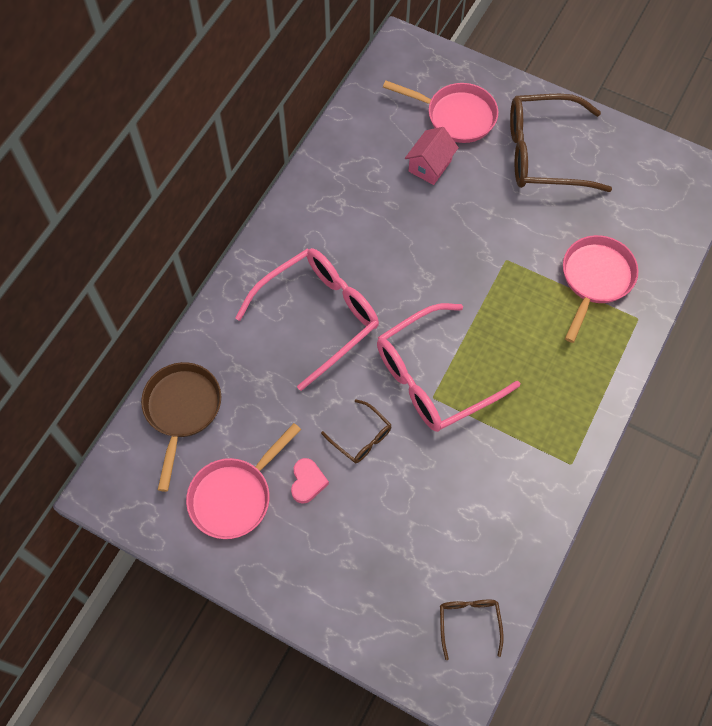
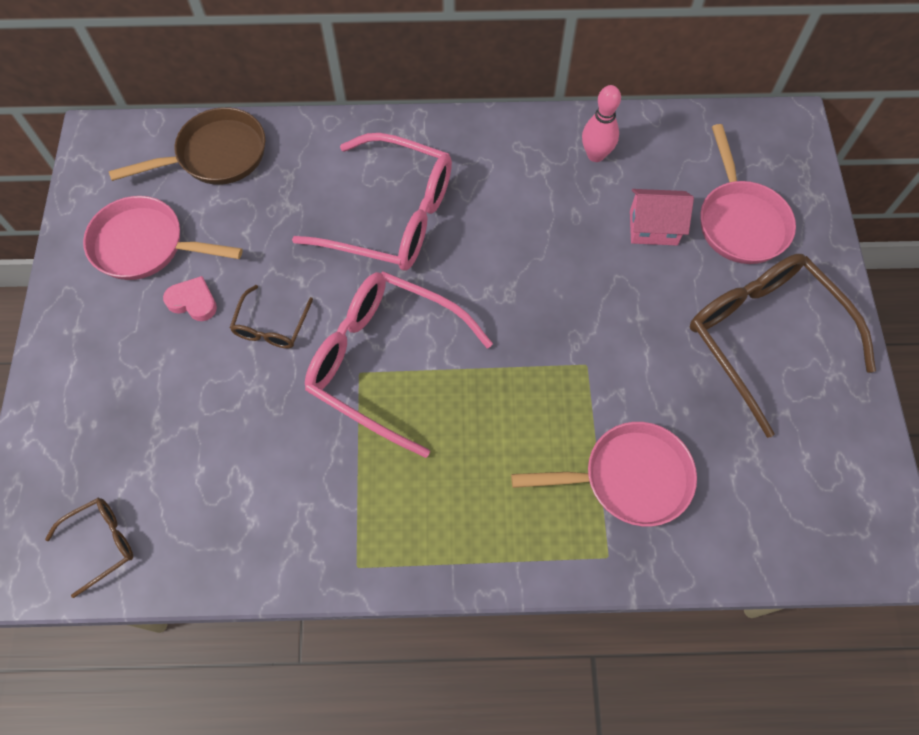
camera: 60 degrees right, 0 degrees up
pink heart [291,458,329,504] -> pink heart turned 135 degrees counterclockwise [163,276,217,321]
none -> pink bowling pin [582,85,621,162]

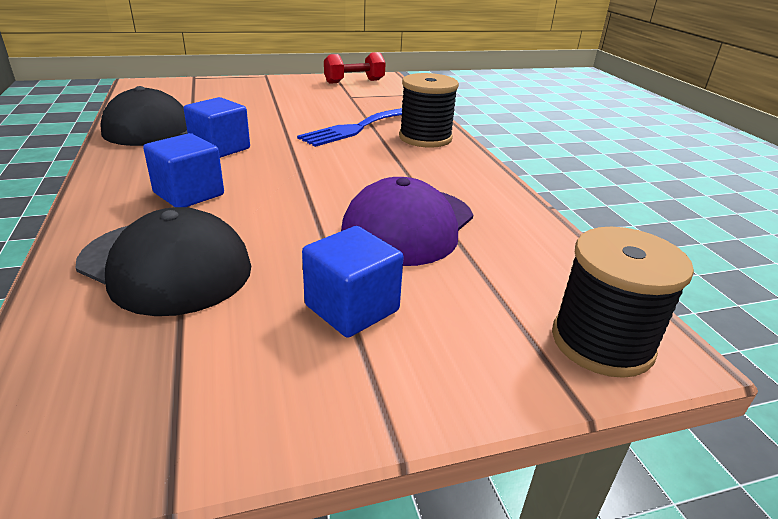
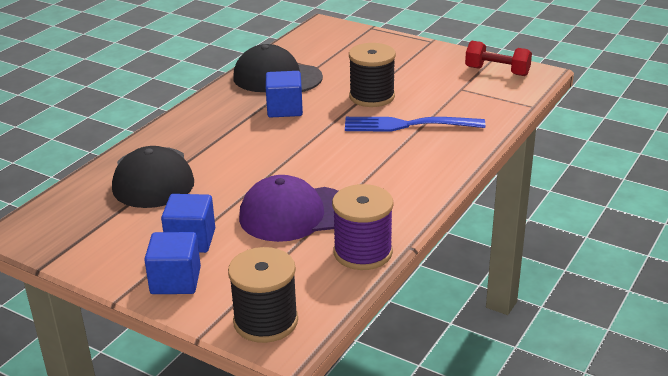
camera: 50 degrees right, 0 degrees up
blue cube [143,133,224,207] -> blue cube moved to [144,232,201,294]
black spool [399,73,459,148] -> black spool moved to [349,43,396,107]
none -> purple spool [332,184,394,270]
********
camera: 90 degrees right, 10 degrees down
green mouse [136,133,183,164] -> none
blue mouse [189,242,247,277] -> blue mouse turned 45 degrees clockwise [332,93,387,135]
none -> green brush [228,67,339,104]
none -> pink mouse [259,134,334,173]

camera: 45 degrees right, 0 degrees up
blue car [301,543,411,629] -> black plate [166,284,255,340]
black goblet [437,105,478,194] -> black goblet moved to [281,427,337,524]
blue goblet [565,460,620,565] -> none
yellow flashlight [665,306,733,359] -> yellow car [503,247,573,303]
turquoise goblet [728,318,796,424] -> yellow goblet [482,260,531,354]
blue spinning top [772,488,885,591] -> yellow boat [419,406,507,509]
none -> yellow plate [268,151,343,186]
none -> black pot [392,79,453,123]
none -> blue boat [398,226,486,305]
********
## Action item:
Reproduce each line from the records that contains the word "mouse".

## Expected answer:
green mouse [136,133,183,164] -> none
blue mouse [189,242,247,277] -> blue mouse turned 45 degrees clockwise [332,93,387,135]
none -> pink mouse [259,134,334,173]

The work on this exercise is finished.